[GOAL OF THE EXERCISE]
Gather all lines in the entries that include the word "scissors".

(Before-and-after object listings)
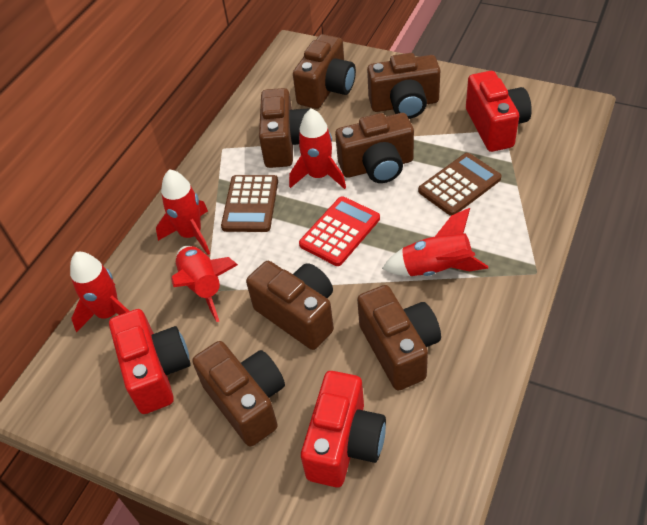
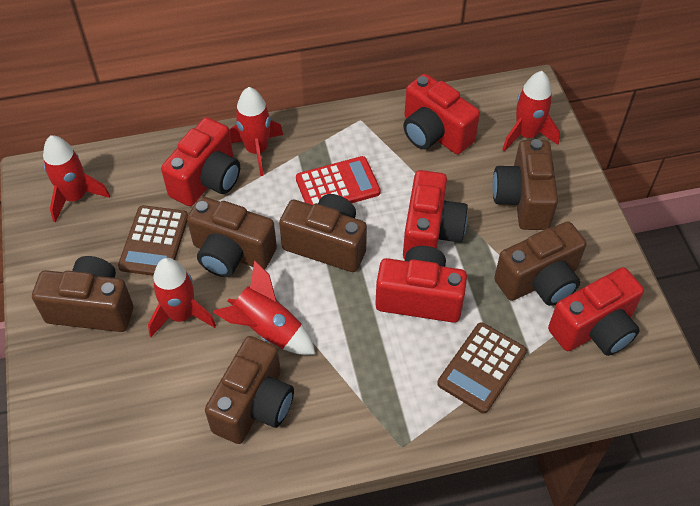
brown camera: 7 -> 6
red camera: 3 -> 5

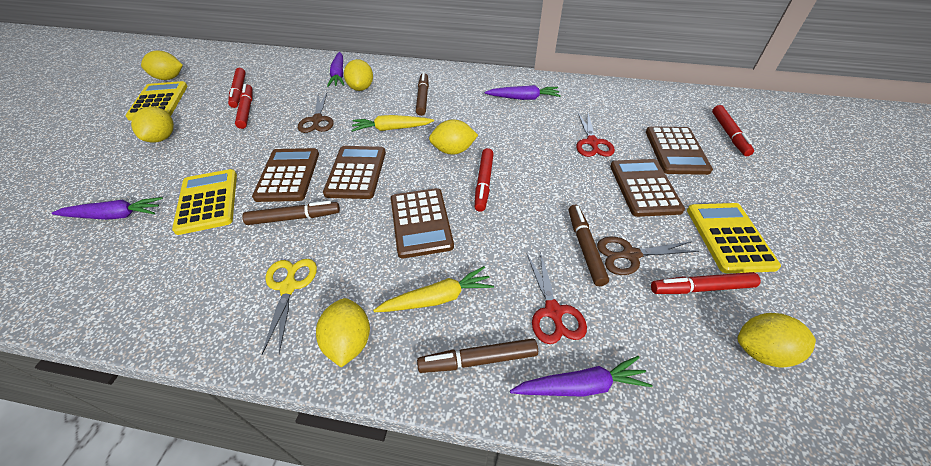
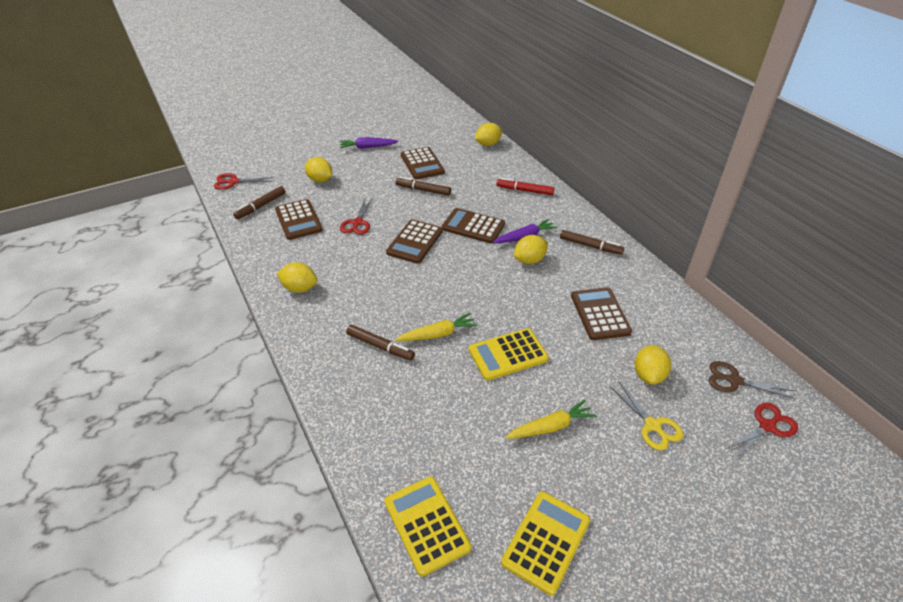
brown scissors: 2 -> 1
purple carrot: 4 -> 2
red marker: 5 -> 1
red scissors: 2 -> 3
yellow lemon: 6 -> 5

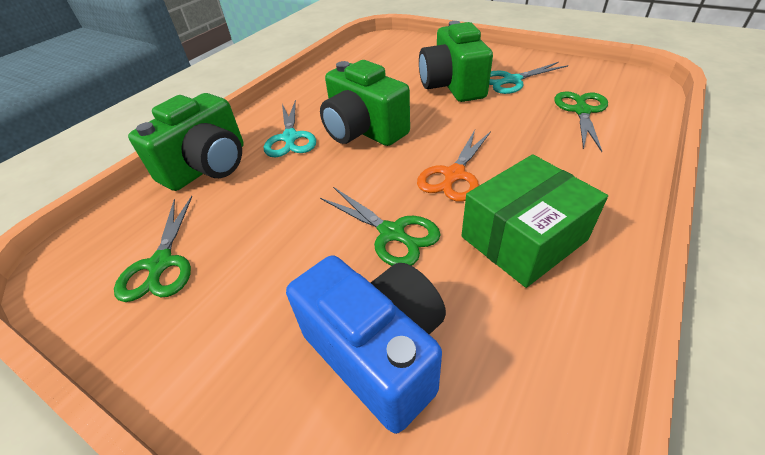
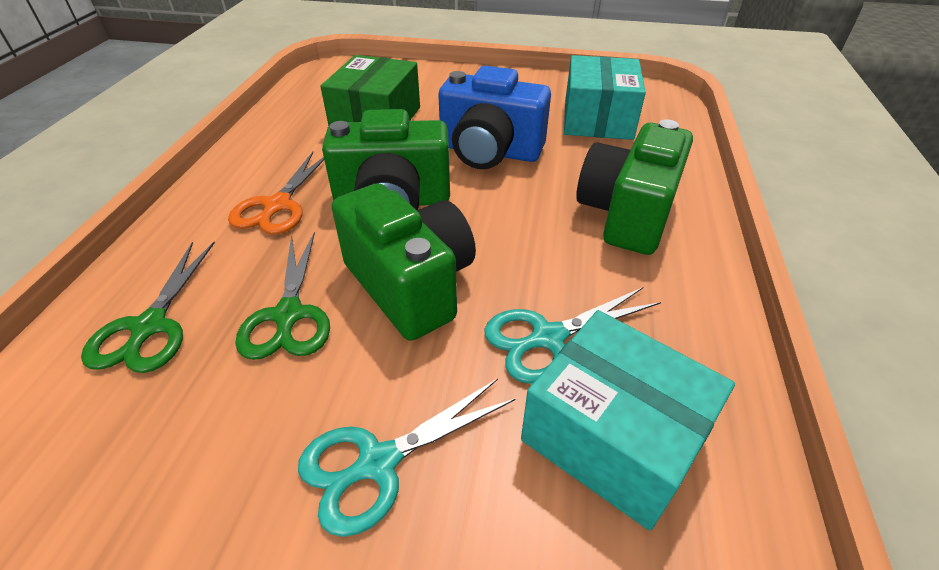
green scissors: 3 -> 2
turquoise box: 0 -> 2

[ANSWER]
brown scissors: 2 -> 1
red scissors: 2 -> 3
green scissors: 3 -> 2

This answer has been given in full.